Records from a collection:
☆ ☆ ☆ ☆ ☆ ☆ ☆
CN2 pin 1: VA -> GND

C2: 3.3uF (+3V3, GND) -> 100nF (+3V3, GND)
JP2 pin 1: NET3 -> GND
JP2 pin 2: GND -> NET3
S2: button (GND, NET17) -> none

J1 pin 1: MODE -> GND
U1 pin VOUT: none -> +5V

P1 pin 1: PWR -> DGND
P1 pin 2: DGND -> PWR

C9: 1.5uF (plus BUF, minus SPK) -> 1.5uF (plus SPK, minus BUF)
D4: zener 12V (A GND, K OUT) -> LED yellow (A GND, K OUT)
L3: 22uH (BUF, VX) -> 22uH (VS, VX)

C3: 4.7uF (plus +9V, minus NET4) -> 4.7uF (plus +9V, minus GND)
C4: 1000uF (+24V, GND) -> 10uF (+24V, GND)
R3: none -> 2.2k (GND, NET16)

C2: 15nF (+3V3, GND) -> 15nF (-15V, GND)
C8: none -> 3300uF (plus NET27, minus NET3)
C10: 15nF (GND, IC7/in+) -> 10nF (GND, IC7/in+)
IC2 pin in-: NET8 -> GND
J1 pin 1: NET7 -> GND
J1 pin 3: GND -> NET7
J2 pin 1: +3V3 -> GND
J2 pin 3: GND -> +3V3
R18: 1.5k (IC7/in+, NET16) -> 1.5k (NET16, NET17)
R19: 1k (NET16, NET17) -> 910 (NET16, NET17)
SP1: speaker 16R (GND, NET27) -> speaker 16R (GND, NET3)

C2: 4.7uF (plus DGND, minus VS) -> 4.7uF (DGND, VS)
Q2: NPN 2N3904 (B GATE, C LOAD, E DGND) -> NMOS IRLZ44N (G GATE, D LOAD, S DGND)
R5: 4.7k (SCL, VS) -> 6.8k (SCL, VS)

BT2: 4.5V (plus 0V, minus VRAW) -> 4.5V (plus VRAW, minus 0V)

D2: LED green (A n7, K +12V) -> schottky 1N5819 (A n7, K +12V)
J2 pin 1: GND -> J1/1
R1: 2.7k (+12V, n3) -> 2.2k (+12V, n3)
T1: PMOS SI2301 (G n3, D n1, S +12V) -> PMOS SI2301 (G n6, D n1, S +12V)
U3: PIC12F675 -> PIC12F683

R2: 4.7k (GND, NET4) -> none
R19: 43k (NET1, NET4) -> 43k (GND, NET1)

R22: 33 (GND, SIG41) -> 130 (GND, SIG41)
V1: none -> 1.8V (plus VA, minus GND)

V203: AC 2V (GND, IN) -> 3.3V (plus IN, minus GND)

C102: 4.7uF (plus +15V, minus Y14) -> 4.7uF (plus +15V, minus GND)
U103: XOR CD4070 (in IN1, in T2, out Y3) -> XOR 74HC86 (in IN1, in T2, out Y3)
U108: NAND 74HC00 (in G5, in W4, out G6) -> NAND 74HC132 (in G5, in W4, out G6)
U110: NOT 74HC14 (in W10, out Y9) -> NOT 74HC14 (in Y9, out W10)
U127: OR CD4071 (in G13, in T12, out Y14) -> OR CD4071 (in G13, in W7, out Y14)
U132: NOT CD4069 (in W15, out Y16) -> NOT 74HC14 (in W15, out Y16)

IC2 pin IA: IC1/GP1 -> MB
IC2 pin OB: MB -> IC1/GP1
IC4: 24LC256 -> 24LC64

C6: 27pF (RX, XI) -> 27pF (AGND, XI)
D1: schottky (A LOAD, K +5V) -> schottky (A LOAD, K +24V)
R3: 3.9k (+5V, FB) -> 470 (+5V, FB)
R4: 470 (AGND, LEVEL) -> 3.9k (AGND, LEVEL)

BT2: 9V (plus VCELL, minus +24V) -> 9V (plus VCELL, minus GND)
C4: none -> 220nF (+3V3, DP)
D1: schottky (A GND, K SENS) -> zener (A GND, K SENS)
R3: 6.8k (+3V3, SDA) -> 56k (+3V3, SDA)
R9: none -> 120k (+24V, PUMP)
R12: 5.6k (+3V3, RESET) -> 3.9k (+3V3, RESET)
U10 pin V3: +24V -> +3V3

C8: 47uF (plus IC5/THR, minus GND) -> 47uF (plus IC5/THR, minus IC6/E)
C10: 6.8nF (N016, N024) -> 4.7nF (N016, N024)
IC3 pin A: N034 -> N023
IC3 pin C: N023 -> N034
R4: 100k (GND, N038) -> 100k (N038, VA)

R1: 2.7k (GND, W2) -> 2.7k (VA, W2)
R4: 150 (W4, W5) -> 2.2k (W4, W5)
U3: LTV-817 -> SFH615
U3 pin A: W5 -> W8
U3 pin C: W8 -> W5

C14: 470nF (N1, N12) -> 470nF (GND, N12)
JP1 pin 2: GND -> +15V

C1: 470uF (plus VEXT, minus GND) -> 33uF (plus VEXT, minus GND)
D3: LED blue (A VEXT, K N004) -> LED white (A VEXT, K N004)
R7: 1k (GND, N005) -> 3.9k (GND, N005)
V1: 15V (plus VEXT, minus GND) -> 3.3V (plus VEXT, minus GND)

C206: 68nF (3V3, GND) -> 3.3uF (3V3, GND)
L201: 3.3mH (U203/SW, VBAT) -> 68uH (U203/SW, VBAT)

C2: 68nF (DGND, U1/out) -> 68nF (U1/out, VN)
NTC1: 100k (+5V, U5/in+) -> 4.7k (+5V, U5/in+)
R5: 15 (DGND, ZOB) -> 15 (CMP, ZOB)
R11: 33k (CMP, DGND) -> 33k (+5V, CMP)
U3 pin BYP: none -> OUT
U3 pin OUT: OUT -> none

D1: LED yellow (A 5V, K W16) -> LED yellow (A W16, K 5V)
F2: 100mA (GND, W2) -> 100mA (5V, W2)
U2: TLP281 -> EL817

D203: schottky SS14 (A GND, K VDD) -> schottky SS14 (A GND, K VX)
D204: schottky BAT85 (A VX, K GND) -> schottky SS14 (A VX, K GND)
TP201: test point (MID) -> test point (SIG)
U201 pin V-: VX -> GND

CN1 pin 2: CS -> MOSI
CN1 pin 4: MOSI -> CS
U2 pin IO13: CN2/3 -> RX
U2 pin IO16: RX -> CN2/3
☆ ☆ ☆ ☆ ☆ ☆ ☆
[EXERCISE REQUIREMENTS] Using the data above, restate every record word for word.

[RESULT BELOW]
CN2 pin 1: VA -> GND

C2: 3.3uF (+3V3, GND) -> 100nF (+3V3, GND)
JP2 pin 1: NET3 -> GND
JP2 pin 2: GND -> NET3
S2: button (GND, NET17) -> none

J1 pin 1: MODE -> GND
U1 pin VOUT: none -> +5V

P1 pin 1: PWR -> DGND
P1 pin 2: DGND -> PWR

C9: 1.5uF (plus BUF, minus SPK) -> 1.5uF (plus SPK, minus BUF)
D4: zener 12V (A GND, K OUT) -> LED yellow (A GND, K OUT)
L3: 22uH (BUF, VX) -> 22uH (VS, VX)

C3: 4.7uF (plus +9V, minus NET4) -> 4.7uF (plus +9V, minus GND)
C4: 1000uF (+24V, GND) -> 10uF (+24V, GND)
R3: none -> 2.2k (GND, NET16)

C2: 15nF (+3V3, GND) -> 15nF (-15V, GND)
C8: none -> 3300uF (plus NET27, minus NET3)
C10: 15nF (GND, IC7/in+) -> 10nF (GND, IC7/in+)
IC2 pin in-: NET8 -> GND
J1 pin 1: NET7 -> GND
J1 pin 3: GND -> NET7
J2 pin 1: +3V3 -> GND
J2 pin 3: GND -> +3V3
R18: 1.5k (IC7/in+, NET16) -> 1.5k (NET16, NET17)
R19: 1k (NET16, NET17) -> 910 (NET16, NET17)
SP1: speaker 16R (GND, NET27) -> speaker 16R (GND, NET3)

C2: 4.7uF (plus DGND, minus VS) -> 4.7uF (DGND, VS)
Q2: NPN 2N3904 (B GATE, C LOAD, E DGND) -> NMOS IRLZ44N (G GATE, D LOAD, S DGND)
R5: 4.7k (SCL, VS) -> 6.8k (SCL, VS)

BT2: 4.5V (plus 0V, minus VRAW) -> 4.5V (plus VRAW, minus 0V)

D2: LED green (A n7, K +12V) -> schottky 1N5819 (A n7, K +12V)
J2 pin 1: GND -> J1/1
R1: 2.7k (+12V, n3) -> 2.2k (+12V, n3)
T1: PMOS SI2301 (G n3, D n1, S +12V) -> PMOS SI2301 (G n6, D n1, S +12V)
U3: PIC12F675 -> PIC12F683

R2: 4.7k (GND, NET4) -> none
R19: 43k (NET1, NET4) -> 43k (GND, NET1)

R22: 33 (GND, SIG41) -> 130 (GND, SIG41)
V1: none -> 1.8V (plus VA, minus GND)

V203: AC 2V (GND, IN) -> 3.3V (plus IN, minus GND)

C102: 4.7uF (plus +15V, minus Y14) -> 4.7uF (plus +15V, minus GND)
U103: XOR CD4070 (in IN1, in T2, out Y3) -> XOR 74HC86 (in IN1, in T2, out Y3)
U108: NAND 74HC00 (in G5, in W4, out G6) -> NAND 74HC132 (in G5, in W4, out G6)
U110: NOT 74HC14 (in W10, out Y9) -> NOT 74HC14 (in Y9, out W10)
U127: OR CD4071 (in G13, in T12, out Y14) -> OR CD4071 (in G13, in W7, out Y14)
U132: NOT CD4069 (in W15, out Y16) -> NOT 74HC14 (in W15, out Y16)

IC2 pin IA: IC1/GP1 -> MB
IC2 pin OB: MB -> IC1/GP1
IC4: 24LC256 -> 24LC64

C6: 27pF (RX, XI) -> 27pF (AGND, XI)
D1: schottky (A LOAD, K +5V) -> schottky (A LOAD, K +24V)
R3: 3.9k (+5V, FB) -> 470 (+5V, FB)
R4: 470 (AGND, LEVEL) -> 3.9k (AGND, LEVEL)

BT2: 9V (plus VCELL, minus +24V) -> 9V (plus VCELL, minus GND)
C4: none -> 220nF (+3V3, DP)
D1: schottky (A GND, K SENS) -> zener (A GND, K SENS)
R3: 6.8k (+3V3, SDA) -> 56k (+3V3, SDA)
R9: none -> 120k (+24V, PUMP)
R12: 5.6k (+3V3, RESET) -> 3.9k (+3V3, RESET)
U10 pin V3: +24V -> +3V3

C8: 47uF (plus IC5/THR, minus GND) -> 47uF (plus IC5/THR, minus IC6/E)
C10: 6.8nF (N016, N024) -> 4.7nF (N016, N024)
IC3 pin A: N034 -> N023
IC3 pin C: N023 -> N034
R4: 100k (GND, N038) -> 100k (N038, VA)

R1: 2.7k (GND, W2) -> 2.7k (VA, W2)
R4: 150 (W4, W5) -> 2.2k (W4, W5)
U3: LTV-817 -> SFH615
U3 pin A: W5 -> W8
U3 pin C: W8 -> W5

C14: 470nF (N1, N12) -> 470nF (GND, N12)
JP1 pin 2: GND -> +15V

C1: 470uF (plus VEXT, minus GND) -> 33uF (plus VEXT, minus GND)
D3: LED blue (A VEXT, K N004) -> LED white (A VEXT, K N004)
R7: 1k (GND, N005) -> 3.9k (GND, N005)
V1: 15V (plus VEXT, minus GND) -> 3.3V (plus VEXT, minus GND)

C206: 68nF (3V3, GND) -> 3.3uF (3V3, GND)
L201: 3.3mH (U203/SW, VBAT) -> 68uH (U203/SW, VBAT)

C2: 68nF (DGND, U1/out) -> 68nF (U1/out, VN)
NTC1: 100k (+5V, U5/in+) -> 4.7k (+5V, U5/in+)
R5: 15 (DGND, ZOB) -> 15 (CMP, ZOB)
R11: 33k (CMP, DGND) -> 33k (+5V, CMP)
U3 pin BYP: none -> OUT
U3 pin OUT: OUT -> none

D1: LED yellow (A 5V, K W16) -> LED yellow (A W16, K 5V)
F2: 100mA (GND, W2) -> 100mA (5V, W2)
U2: TLP281 -> EL817

D203: schottky SS14 (A GND, K VDD) -> schottky SS14 (A GND, K VX)
D204: schottky BAT85 (A VX, K GND) -> schottky SS14 (A VX, K GND)
TP201: test point (MID) -> test point (SIG)
U201 pin V-: VX -> GND

CN1 pin 2: CS -> MOSI
CN1 pin 4: MOSI -> CS
U2 pin IO13: CN2/3 -> RX
U2 pin IO16: RX -> CN2/3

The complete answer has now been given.